Provided data Block Start

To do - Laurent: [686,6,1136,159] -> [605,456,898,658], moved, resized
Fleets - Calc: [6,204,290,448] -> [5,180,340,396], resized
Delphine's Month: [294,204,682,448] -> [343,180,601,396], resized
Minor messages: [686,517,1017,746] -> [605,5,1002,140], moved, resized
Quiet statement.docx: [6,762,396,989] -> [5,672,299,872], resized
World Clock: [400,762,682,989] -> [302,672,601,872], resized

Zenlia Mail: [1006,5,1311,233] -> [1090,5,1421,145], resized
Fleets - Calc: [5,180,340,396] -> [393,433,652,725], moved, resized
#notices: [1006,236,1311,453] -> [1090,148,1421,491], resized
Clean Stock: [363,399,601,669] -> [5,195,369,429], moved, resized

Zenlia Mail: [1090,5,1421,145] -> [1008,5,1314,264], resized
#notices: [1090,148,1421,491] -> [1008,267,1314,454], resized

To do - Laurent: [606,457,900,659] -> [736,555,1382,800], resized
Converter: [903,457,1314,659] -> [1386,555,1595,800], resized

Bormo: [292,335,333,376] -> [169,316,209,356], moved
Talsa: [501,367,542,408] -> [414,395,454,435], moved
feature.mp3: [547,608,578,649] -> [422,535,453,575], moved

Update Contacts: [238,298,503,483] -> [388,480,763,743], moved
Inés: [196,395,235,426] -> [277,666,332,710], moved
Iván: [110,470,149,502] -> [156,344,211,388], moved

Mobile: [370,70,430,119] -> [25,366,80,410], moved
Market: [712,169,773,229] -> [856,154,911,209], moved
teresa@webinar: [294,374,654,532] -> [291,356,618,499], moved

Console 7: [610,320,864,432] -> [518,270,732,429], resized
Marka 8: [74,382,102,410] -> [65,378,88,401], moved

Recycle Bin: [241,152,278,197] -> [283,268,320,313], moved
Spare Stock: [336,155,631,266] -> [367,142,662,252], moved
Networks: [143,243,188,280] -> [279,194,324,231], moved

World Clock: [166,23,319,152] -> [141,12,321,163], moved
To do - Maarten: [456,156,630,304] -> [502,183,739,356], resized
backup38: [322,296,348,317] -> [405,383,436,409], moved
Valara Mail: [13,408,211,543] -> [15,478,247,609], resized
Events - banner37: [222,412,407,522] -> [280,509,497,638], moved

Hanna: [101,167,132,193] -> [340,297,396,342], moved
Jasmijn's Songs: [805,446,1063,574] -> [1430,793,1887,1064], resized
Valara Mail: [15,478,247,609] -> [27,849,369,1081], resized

Provided data Block End

Reproduce exactly the line that contains "World Clock: [166,23,319,152]" together with each line after it to the end of the entries; include no other lines.

World Clock: [166,23,319,152] -> [141,12,321,163], moved
To do - Maarten: [456,156,630,304] -> [502,183,739,356], resized
backup38: [322,296,348,317] -> [405,383,436,409], moved
Valara Mail: [13,408,211,543] -> [15,478,247,609], resized
Events - banner37: [222,412,407,522] -> [280,509,497,638], moved

Hanna: [101,167,132,193] -> [340,297,396,342], moved
Jasmijn's Songs: [805,446,1063,574] -> [1430,793,1887,1064], resized
Valara Mail: [15,478,247,609] -> [27,849,369,1081], resized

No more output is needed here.